§ How to complete this task
Transcribe the records word for word, leaving nothing out.

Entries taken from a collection
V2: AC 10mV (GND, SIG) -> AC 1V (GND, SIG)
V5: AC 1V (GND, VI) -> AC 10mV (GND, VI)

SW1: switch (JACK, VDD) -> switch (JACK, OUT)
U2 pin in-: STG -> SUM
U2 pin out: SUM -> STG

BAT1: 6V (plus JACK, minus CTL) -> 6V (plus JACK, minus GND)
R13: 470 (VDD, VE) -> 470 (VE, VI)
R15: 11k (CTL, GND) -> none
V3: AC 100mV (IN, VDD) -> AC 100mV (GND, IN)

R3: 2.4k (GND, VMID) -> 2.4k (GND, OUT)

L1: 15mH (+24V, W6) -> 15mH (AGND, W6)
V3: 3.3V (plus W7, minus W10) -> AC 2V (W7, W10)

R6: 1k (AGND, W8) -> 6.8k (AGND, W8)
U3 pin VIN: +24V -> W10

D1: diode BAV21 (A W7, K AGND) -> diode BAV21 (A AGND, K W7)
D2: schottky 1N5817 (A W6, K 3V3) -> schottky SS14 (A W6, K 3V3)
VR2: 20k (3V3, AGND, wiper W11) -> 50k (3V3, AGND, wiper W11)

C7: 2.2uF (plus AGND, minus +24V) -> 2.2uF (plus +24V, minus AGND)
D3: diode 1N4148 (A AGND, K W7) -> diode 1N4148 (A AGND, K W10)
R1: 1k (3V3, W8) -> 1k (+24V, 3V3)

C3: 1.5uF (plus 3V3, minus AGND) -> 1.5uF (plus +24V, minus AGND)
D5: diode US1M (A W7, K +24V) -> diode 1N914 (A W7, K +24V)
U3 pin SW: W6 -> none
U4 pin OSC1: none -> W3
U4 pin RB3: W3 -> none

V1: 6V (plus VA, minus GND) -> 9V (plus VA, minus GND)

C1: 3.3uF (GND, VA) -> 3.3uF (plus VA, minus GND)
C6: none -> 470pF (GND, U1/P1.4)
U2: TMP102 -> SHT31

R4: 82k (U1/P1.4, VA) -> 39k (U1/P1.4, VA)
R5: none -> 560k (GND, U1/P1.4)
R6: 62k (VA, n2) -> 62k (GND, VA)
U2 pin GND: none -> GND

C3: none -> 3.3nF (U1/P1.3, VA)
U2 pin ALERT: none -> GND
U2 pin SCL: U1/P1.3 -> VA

§ Response area
V2: AC 10mV (GND, SIG) -> AC 1V (GND, SIG)
V5: AC 1V (GND, VI) -> AC 10mV (GND, VI)

SW1: switch (JACK, VDD) -> switch (JACK, OUT)
U2 pin in-: STG -> SUM
U2 pin out: SUM -> STG

BAT1: 6V (plus JACK, minus CTL) -> 6V (plus JACK, minus GND)
R13: 470 (VDD, VE) -> 470 (VE, VI)
R15: 11k (CTL, GND) -> none
V3: AC 100mV (IN, VDD) -> AC 100mV (GND, IN)

R3: 2.4k (GND, VMID) -> 2.4k (GND, OUT)

L1: 15mH (+24V, W6) -> 15mH (AGND, W6)
V3: 3.3V (plus W7, minus W10) -> AC 2V (W7, W10)

R6: 1k (AGND, W8) -> 6.8k (AGND, W8)
U3 pin VIN: +24V -> W10

D1: diode BAV21 (A W7, K AGND) -> diode BAV21 (A AGND, K W7)
D2: schottky 1N5817 (A W6, K 3V3) -> schottky SS14 (A W6, K 3V3)
VR2: 20k (3V3, AGND, wiper W11) -> 50k (3V3, AGND, wiper W11)

C7: 2.2uF (plus AGND, minus +24V) -> 2.2uF (plus +24V, minus AGND)
D3: diode 1N4148 (A AGND, K W7) -> diode 1N4148 (A AGND, K W10)
R1: 1k (3V3, W8) -> 1k (+24V, 3V3)

C3: 1.5uF (plus 3V3, minus AGND) -> 1.5uF (plus +24V, minus AGND)
D5: diode US1M (A W7, K +24V) -> diode 1N914 (A W7, K +24V)
U3 pin SW: W6 -> none
U4 pin OSC1: none -> W3
U4 pin RB3: W3 -> none

V1: 6V (plus VA, minus GND) -> 9V (plus VA, minus GND)

C1: 3.3uF (GND, VA) -> 3.3uF (plus VA, minus GND)
C6: none -> 470pF (GND, U1/P1.4)
U2: TMP102 -> SHT31

R4: 82k (U1/P1.4, VA) -> 39k (U1/P1.4, VA)
R5: none -> 560k (GND, U1/P1.4)
R6: 62k (VA, n2) -> 62k (GND, VA)
U2 pin GND: none -> GND

C3: none -> 3.3nF (U1/P1.3, VA)
U2 pin ALERT: none -> GND
U2 pin SCL: U1/P1.3 -> VA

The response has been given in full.